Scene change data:

--- START ---

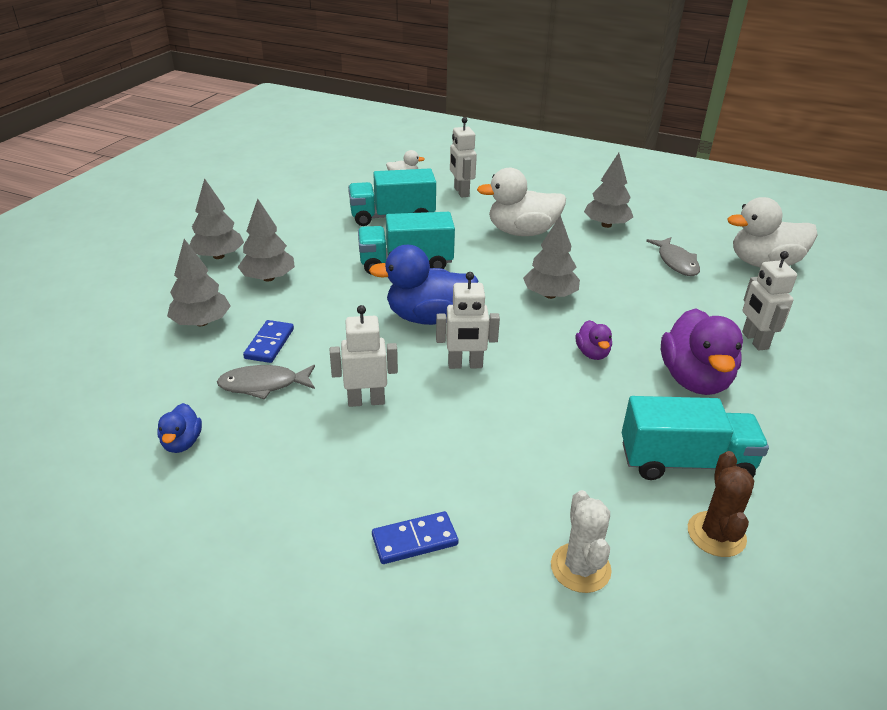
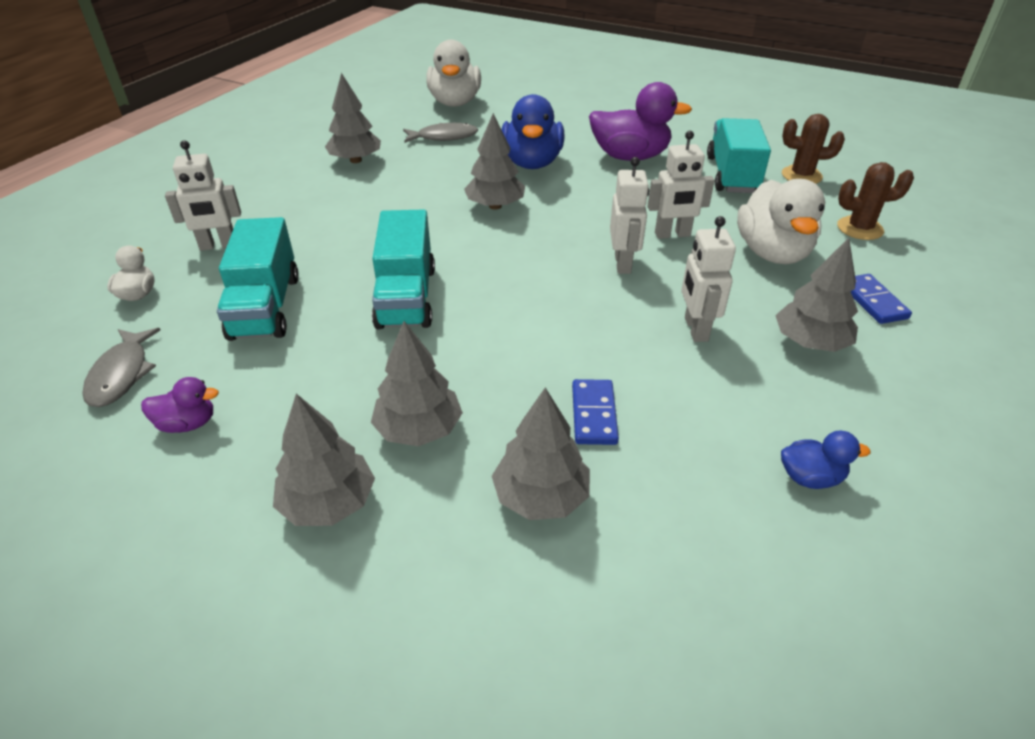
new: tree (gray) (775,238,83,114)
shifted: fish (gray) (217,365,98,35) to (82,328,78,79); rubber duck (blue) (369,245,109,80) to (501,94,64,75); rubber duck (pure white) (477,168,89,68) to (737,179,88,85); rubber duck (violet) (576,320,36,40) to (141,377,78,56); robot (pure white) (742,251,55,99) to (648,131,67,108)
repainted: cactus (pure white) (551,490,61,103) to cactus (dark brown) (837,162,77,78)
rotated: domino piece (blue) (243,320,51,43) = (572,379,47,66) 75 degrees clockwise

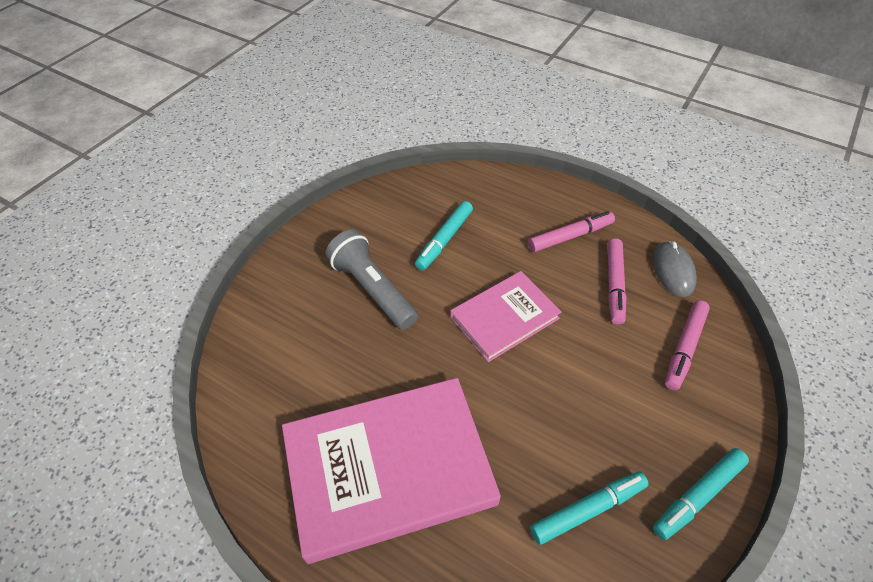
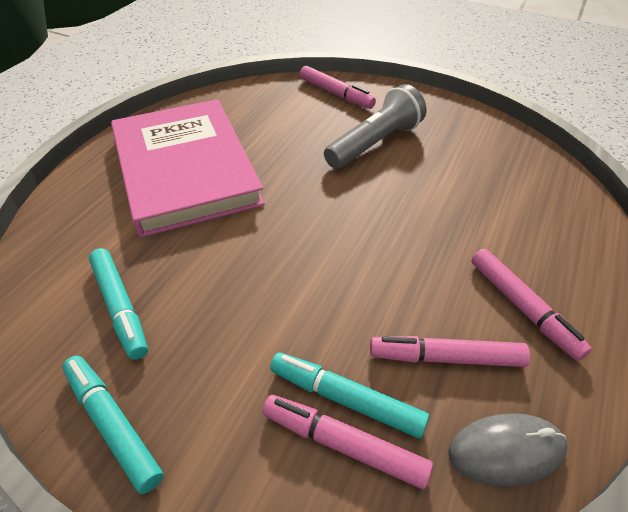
gone: hardcover (rose-pink) (450,271,112,91)
new: felt pen (rose-pink) (300,66,76,43)
shifted: felt pen (teal) (415,201,58,70) to (270,353,159,86)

--- END ---

**DIRECTIONS FOR THIS TASK**
The response must match the data line for line, from its first line through the line with "rotated: domino piece", inclusive, and must leave out the pictures.

**ANSWER SECTION**
new: tree (gray) (775,238,83,114)
shifted: fish (gray) (217,365,98,35) to (82,328,78,79); rubber duck (blue) (369,245,109,80) to (501,94,64,75); rubber duck (pure white) (477,168,89,68) to (737,179,88,85); rubber duck (violet) (576,320,36,40) to (141,377,78,56); robot (pure white) (742,251,55,99) to (648,131,67,108)
repainted: cactus (pure white) (551,490,61,103) to cactus (dark brown) (837,162,77,78)
rotated: domino piece (blue) (243,320,51,43) = (572,379,47,66) 75 degrees clockwise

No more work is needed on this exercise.